Instructions for the task: Throughout the entries below, report every line where "green" is found.

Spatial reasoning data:
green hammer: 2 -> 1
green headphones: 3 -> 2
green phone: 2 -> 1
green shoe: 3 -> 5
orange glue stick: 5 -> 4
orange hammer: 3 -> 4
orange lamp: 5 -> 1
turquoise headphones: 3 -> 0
---
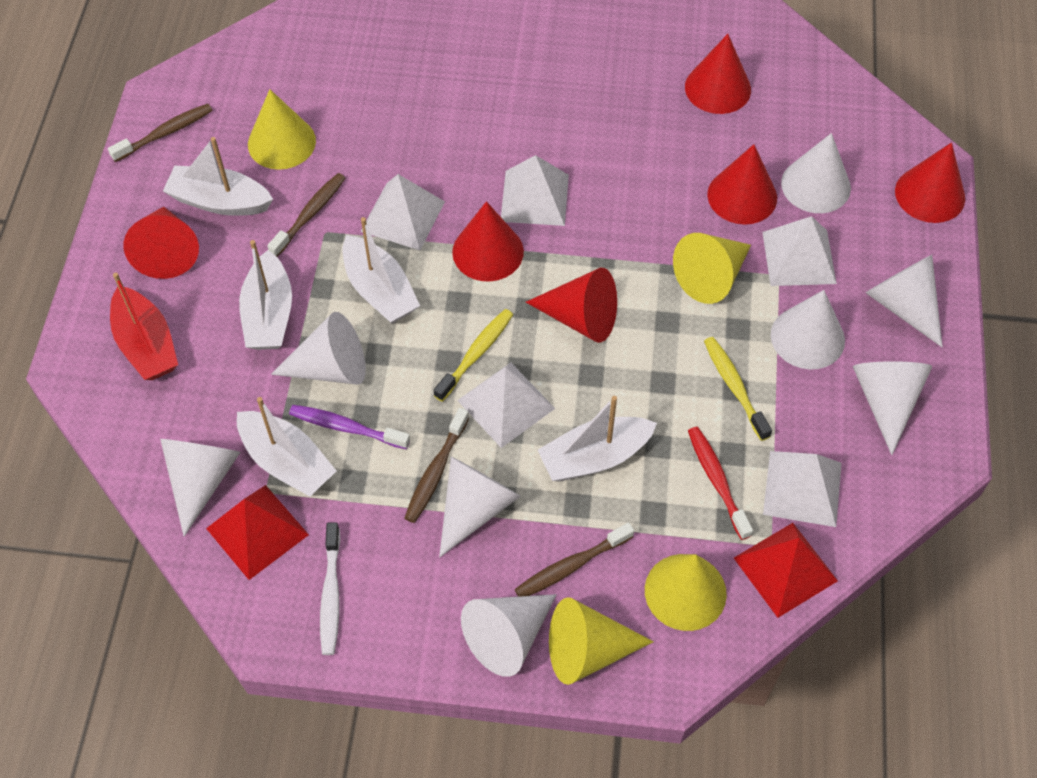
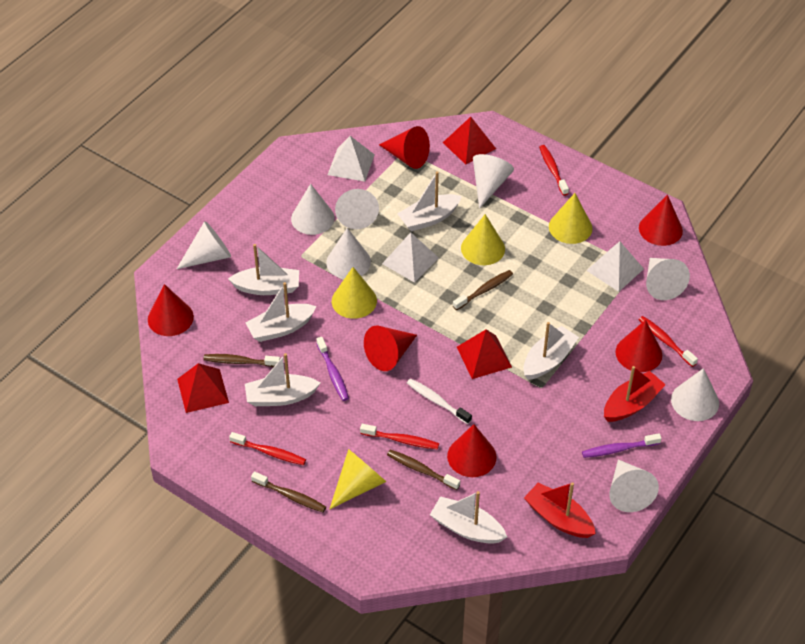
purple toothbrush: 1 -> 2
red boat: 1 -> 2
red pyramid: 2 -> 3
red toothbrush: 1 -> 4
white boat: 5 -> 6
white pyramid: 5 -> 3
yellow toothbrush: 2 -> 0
==
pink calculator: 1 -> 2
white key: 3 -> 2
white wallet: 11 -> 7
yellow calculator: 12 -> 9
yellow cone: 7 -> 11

Result for this task:
green hammer: 2 -> 1
green headphones: 3 -> 2
green phone: 2 -> 1
green shoe: 3 -> 5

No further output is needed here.